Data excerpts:
..........

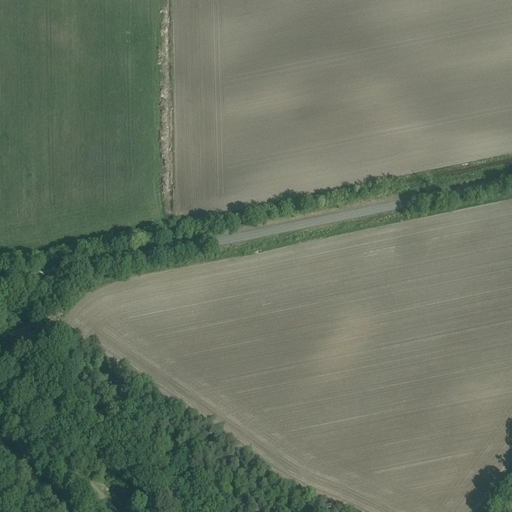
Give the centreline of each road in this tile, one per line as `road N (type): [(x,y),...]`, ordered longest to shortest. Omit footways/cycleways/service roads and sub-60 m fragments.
road 1 (unclassified): [(0,284),(511,181)]
road 2 (unclassified): [(0,390),(114,511)]
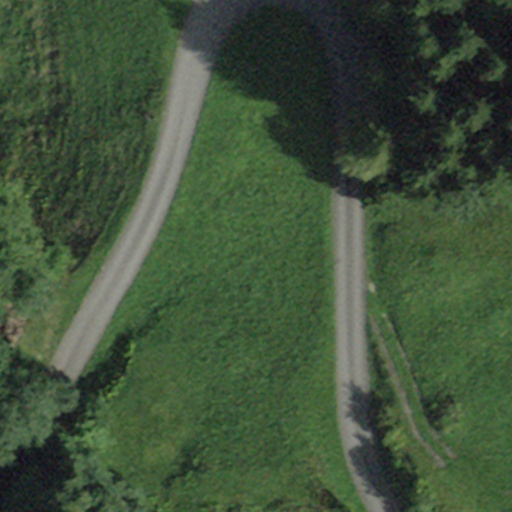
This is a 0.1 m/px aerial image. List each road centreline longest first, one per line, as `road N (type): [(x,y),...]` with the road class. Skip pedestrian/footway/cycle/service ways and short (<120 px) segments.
road 1 (track): [(54,511),(49,459),(209,0)]
road 2 (track): [(291,0),(309,16),(336,341),(379,511)]
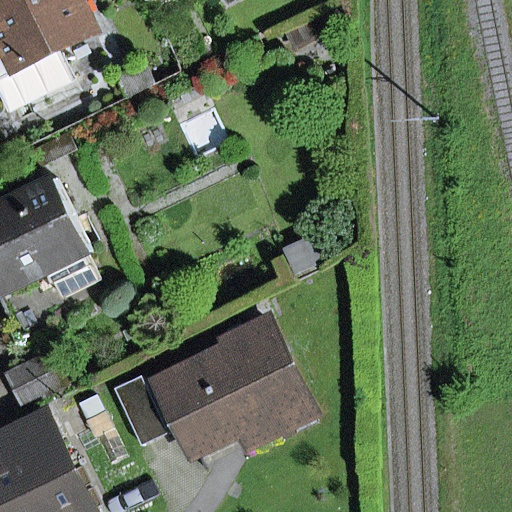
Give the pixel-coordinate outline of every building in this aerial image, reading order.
[(0,0),(0,93),(4,92),(14,112),(77,81),(60,44),(93,28),(80,0),(0,0)] [(102,281),(89,254),(94,252),(59,181),(0,210),(0,271),(10,291),(52,271),(65,298),(102,281)] [(323,261),(313,239),(288,251),(298,272),(323,261)] [(163,384),(197,449),(241,427),(252,449),(279,436),(277,432),(316,413),(272,323),(234,342),(237,347),(163,384)] [(56,354),(12,376),(26,405),(70,383),(56,354)] [(146,448),(173,434),(145,378),(118,391),(146,448)] [(17,455),(0,463),(0,511),(96,511),(49,417),(8,437),(17,455)]
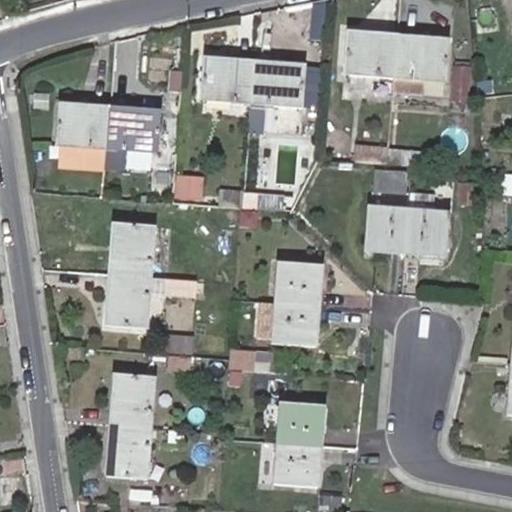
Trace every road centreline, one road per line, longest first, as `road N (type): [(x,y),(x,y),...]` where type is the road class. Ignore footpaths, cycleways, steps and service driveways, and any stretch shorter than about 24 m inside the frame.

..........

» **DIRECTIONS**
Reproduce the text of each item above verbatim, leaving out the pictures.

» **TASK RESPONSE**
Give the centreline of each road in this tile, one per line as `road N (type): [(x,y),...]`, ordered longest to shortest. Omit footways/cycleways/service roads and sub-60 m fragments.
road 1 (unclassified): [(0,284),(511,181)]
road 2 (unclassified): [(0,390),(114,511)]
This is a 0.1 m/px aerial image. List each road centreline longest first, one per line, as `road N (type): [(x,y),...]` with the road class. Skip pedestrian/footway/cycle/service ways and short (<120 px) segments.
road 1 (track): [(54,511),(49,459),(209,0)]
road 2 (track): [(291,0),(309,16),(336,341),(379,511)]
Give the pixel-coordinate outline of every building in this aerial image, reading order.
[(0,0),(0,93),(4,92),(14,112),(77,81),(60,44),(93,28),(80,0),(0,0)] [(102,281),(89,254),(94,252),(59,181),(0,210),(0,271),(10,291),(52,271),(65,298),(102,281)] [(323,261),(313,239),(288,251),(298,272),(323,261)] [(163,384),(197,449),(241,427),(252,449),(279,436),(277,432),(316,413),(272,323),(234,342),(237,347),(163,384)] [(56,354),(12,376),(26,405),(70,383),(56,354)] [(146,448),(173,434),(145,378),(118,391),(146,448)] [(17,455),(0,463),(0,511),(96,511),(49,417),(8,437),(17,455)]
Trace every road centreline, one road per line, longest first, as `road N (type): [(x,y),(x,y),...]` where type is the road class. Ignore footpaths, cycleways, steps and service driveways, and any stretch shorter than about 24 m inside the frame.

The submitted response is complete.